Quote only the lines that start at the line with "brown light bulb: 0 -> 1" and run to the end of the entries; omit the pictures.

[Per-category count data]
Content starts

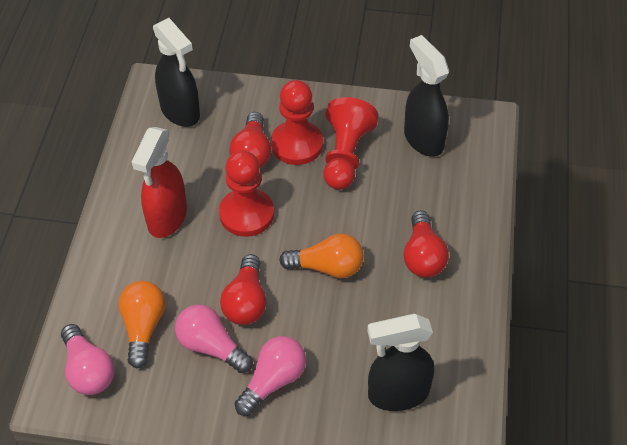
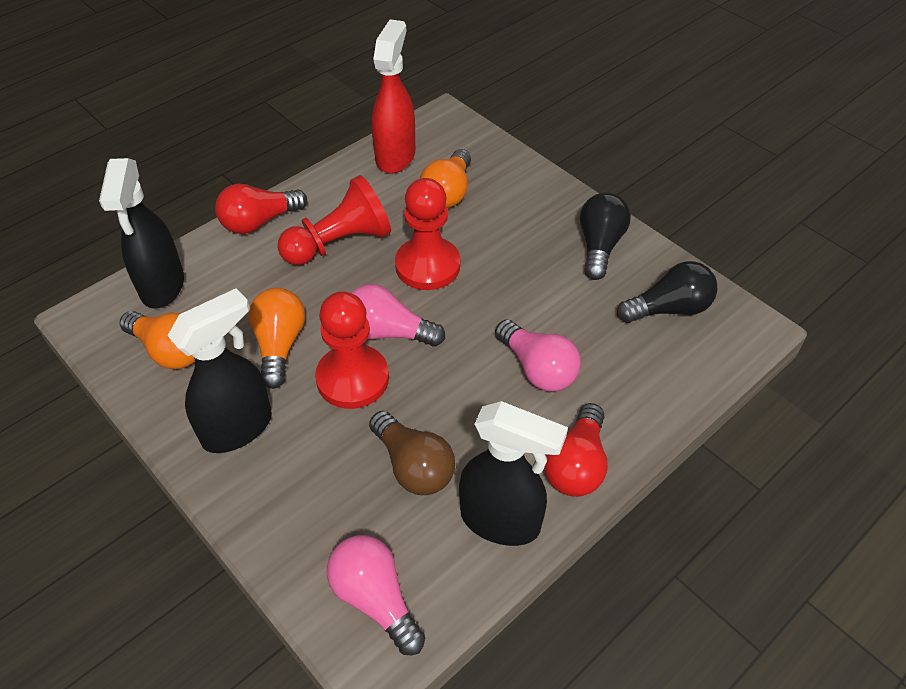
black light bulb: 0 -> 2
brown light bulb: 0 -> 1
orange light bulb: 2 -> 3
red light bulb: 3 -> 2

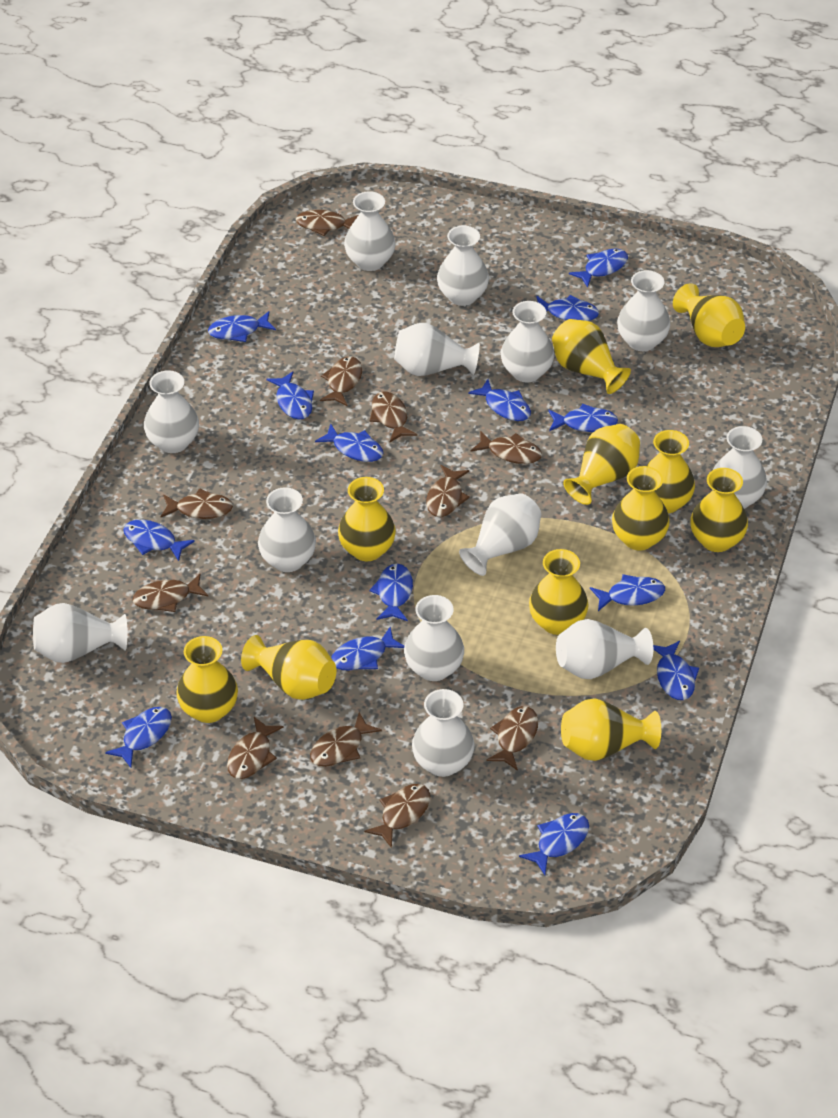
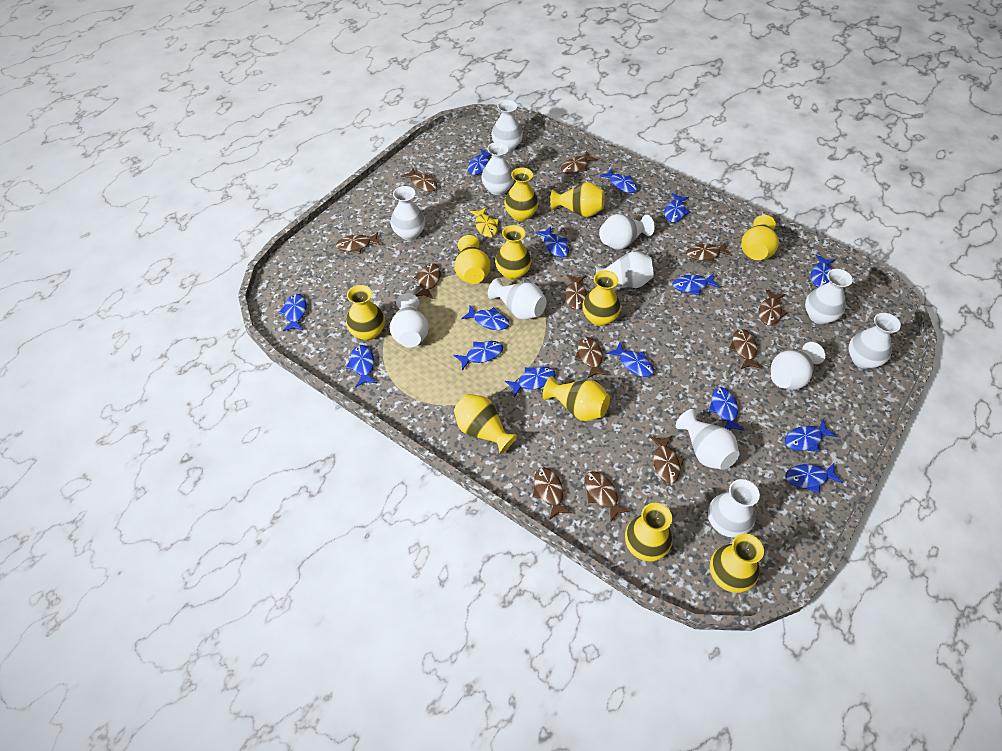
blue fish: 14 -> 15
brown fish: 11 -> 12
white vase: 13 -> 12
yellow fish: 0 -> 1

Content ends

• [SOLVED EXERCISE]:
brown light bulb: 0 -> 1
orange light bulb: 2 -> 3
red light bulb: 3 -> 2

blue fish: 14 -> 15
brown fish: 11 -> 12
white vase: 13 -> 12
yellow fish: 0 -> 1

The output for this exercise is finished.